Material for the task below:

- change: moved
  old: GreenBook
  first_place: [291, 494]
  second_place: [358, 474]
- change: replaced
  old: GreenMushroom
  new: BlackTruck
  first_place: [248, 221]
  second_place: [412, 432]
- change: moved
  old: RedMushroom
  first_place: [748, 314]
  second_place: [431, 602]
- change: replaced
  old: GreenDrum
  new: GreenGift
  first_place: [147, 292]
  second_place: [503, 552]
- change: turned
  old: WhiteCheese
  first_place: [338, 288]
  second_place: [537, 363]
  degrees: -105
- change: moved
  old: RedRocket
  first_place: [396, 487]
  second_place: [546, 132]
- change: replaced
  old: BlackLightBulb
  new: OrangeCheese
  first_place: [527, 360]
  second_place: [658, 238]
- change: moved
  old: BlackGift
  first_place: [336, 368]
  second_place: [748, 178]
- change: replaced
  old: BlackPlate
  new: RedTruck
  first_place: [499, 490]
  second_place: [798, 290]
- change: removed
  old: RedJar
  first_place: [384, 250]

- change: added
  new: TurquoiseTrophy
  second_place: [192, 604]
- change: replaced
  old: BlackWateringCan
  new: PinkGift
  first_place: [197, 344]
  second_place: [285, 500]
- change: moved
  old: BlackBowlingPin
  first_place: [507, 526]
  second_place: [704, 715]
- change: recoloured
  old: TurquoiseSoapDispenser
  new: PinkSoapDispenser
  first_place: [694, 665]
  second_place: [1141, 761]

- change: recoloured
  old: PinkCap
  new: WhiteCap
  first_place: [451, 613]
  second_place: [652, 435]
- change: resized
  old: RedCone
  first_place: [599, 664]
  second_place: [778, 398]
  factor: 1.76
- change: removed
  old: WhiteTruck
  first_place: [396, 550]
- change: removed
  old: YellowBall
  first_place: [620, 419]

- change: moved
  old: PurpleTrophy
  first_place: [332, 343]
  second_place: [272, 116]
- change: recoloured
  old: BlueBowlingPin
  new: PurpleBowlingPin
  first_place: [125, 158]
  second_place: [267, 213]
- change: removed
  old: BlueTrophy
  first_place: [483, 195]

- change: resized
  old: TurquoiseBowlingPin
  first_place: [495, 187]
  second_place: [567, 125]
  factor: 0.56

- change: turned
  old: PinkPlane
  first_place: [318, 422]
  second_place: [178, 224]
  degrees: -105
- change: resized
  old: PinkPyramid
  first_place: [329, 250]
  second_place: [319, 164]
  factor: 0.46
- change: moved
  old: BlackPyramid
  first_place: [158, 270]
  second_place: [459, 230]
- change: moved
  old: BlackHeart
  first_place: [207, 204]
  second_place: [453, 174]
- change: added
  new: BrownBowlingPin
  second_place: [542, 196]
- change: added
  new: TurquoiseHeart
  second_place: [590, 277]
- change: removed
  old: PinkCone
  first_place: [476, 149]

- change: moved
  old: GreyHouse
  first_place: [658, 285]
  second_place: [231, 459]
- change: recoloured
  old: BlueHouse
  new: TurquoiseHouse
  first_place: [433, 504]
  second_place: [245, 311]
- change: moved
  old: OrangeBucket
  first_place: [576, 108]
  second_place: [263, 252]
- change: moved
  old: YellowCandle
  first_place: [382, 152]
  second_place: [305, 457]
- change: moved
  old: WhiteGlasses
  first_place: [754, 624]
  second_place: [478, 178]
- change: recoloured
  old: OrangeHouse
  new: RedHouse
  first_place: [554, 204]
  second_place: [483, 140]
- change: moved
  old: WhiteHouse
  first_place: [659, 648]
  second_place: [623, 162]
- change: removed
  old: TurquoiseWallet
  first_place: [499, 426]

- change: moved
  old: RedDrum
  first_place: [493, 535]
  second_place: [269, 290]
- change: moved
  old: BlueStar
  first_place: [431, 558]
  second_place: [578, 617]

End of Material for the task.

- **Requirement**: The entries above, copied exactly, form the whole answer.

- **The completed task**:
- change: moved
  old: GreenBook
  first_place: [291, 494]
  second_place: [358, 474]
- change: replaced
  old: GreenMushroom
  new: BlackTruck
  first_place: [248, 221]
  second_place: [412, 432]
- change: moved
  old: RedMushroom
  first_place: [748, 314]
  second_place: [431, 602]
- change: replaced
  old: GreenDrum
  new: GreenGift
  first_place: [147, 292]
  second_place: [503, 552]
- change: turned
  old: WhiteCheese
  first_place: [338, 288]
  second_place: [537, 363]
  degrees: -105
- change: moved
  old: RedRocket
  first_place: [396, 487]
  second_place: [546, 132]
- change: replaced
  old: BlackLightBulb
  new: OrangeCheese
  first_place: [527, 360]
  second_place: [658, 238]
- change: moved
  old: BlackGift
  first_place: [336, 368]
  second_place: [748, 178]
- change: replaced
  old: BlackPlate
  new: RedTruck
  first_place: [499, 490]
  second_place: [798, 290]
- change: removed
  old: RedJar
  first_place: [384, 250]

- change: added
  new: TurquoiseTrophy
  second_place: [192, 604]
- change: replaced
  old: BlackWateringCan
  new: PinkGift
  first_place: [197, 344]
  second_place: [285, 500]
- change: moved
  old: BlackBowlingPin
  first_place: [507, 526]
  second_place: [704, 715]
- change: recoloured
  old: TurquoiseSoapDispenser
  new: PinkSoapDispenser
  first_place: [694, 665]
  second_place: [1141, 761]

- change: recoloured
  old: PinkCap
  new: WhiteCap
  first_place: [451, 613]
  second_place: [652, 435]
- change: resized
  old: RedCone
  first_place: [599, 664]
  second_place: [778, 398]
  factor: 1.76
- change: removed
  old: WhiteTruck
  first_place: [396, 550]
- change: removed
  old: YellowBall
  first_place: [620, 419]

- change: moved
  old: PurpleTrophy
  first_place: [332, 343]
  second_place: [272, 116]
- change: recoloured
  old: BlueBowlingPin
  new: PurpleBowlingPin
  first_place: [125, 158]
  second_place: [267, 213]
- change: removed
  old: BlueTrophy
  first_place: [483, 195]

- change: resized
  old: TurquoiseBowlingPin
  first_place: [495, 187]
  second_place: [567, 125]
  factor: 0.56

- change: turned
  old: PinkPlane
  first_place: [318, 422]
  second_place: [178, 224]
  degrees: -105
- change: resized
  old: PinkPyramid
  first_place: [329, 250]
  second_place: [319, 164]
  factor: 0.46
- change: moved
  old: BlackPyramid
  first_place: [158, 270]
  second_place: [459, 230]
- change: moved
  old: BlackHeart
  first_place: [207, 204]
  second_place: [453, 174]
- change: added
  new: BrownBowlingPin
  second_place: [542, 196]
- change: added
  new: TurquoiseHeart
  second_place: [590, 277]
- change: removed
  old: PinkCone
  first_place: [476, 149]

- change: moved
  old: GreyHouse
  first_place: [658, 285]
  second_place: [231, 459]
- change: recoloured
  old: BlueHouse
  new: TurquoiseHouse
  first_place: [433, 504]
  second_place: [245, 311]
- change: moved
  old: OrangeBucket
  first_place: [576, 108]
  second_place: [263, 252]
- change: moved
  old: YellowCandle
  first_place: [382, 152]
  second_place: [305, 457]
- change: moved
  old: WhiteGlasses
  first_place: [754, 624]
  second_place: [478, 178]
- change: recoloured
  old: OrangeHouse
  new: RedHouse
  first_place: [554, 204]
  second_place: [483, 140]
- change: moved
  old: WhiteHouse
  first_place: [659, 648]
  second_place: [623, 162]
- change: removed
  old: TurquoiseWallet
  first_place: [499, 426]

- change: moved
  old: RedDrum
  first_place: [493, 535]
  second_place: [269, 290]
- change: moved
  old: BlueStar
  first_place: [431, 558]
  second_place: [578, 617]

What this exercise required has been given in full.